* **Assignment**:
Between the line containing "pink pan: 2 -> 4" and the line containing "black marker: 2 -> 0" lies a run of lines; give that run again exactly, with both of those lines, and nothing else from the entries below.

==================================================

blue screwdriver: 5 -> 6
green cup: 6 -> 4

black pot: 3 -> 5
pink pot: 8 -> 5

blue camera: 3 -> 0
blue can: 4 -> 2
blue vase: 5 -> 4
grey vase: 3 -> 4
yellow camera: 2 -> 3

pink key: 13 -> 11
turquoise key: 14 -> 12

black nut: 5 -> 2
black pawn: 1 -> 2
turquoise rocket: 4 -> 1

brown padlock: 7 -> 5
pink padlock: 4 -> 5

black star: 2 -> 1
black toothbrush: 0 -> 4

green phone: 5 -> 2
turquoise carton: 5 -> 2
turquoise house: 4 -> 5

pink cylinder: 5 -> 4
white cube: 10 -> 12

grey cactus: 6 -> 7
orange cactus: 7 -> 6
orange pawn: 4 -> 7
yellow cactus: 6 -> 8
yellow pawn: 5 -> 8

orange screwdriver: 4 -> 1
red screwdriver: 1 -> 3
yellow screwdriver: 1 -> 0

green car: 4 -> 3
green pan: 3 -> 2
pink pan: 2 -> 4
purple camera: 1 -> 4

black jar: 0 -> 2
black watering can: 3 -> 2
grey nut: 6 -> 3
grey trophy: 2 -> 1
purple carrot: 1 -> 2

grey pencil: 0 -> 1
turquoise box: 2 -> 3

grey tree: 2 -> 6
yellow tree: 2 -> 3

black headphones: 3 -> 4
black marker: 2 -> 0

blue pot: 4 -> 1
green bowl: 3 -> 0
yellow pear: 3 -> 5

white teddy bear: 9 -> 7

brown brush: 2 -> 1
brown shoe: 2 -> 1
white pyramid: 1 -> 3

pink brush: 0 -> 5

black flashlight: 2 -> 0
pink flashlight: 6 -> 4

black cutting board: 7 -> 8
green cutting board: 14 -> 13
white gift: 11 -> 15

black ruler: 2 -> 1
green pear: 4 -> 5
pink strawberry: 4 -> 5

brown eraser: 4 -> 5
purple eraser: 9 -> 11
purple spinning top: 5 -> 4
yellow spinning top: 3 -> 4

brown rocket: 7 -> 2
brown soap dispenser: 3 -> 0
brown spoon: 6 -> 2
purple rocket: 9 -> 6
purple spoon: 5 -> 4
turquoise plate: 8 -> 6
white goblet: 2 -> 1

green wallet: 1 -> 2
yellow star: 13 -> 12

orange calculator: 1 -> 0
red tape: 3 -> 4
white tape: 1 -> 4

==================================================

* **Solution to this problem**:
pink pan: 2 -> 4
purple camera: 1 -> 4

black jar: 0 -> 2
black watering can: 3 -> 2
grey nut: 6 -> 3
grey trophy: 2 -> 1
purple carrot: 1 -> 2

grey pencil: 0 -> 1
turquoise box: 2 -> 3

grey tree: 2 -> 6
yellow tree: 2 -> 3

black headphones: 3 -> 4
black marker: 2 -> 0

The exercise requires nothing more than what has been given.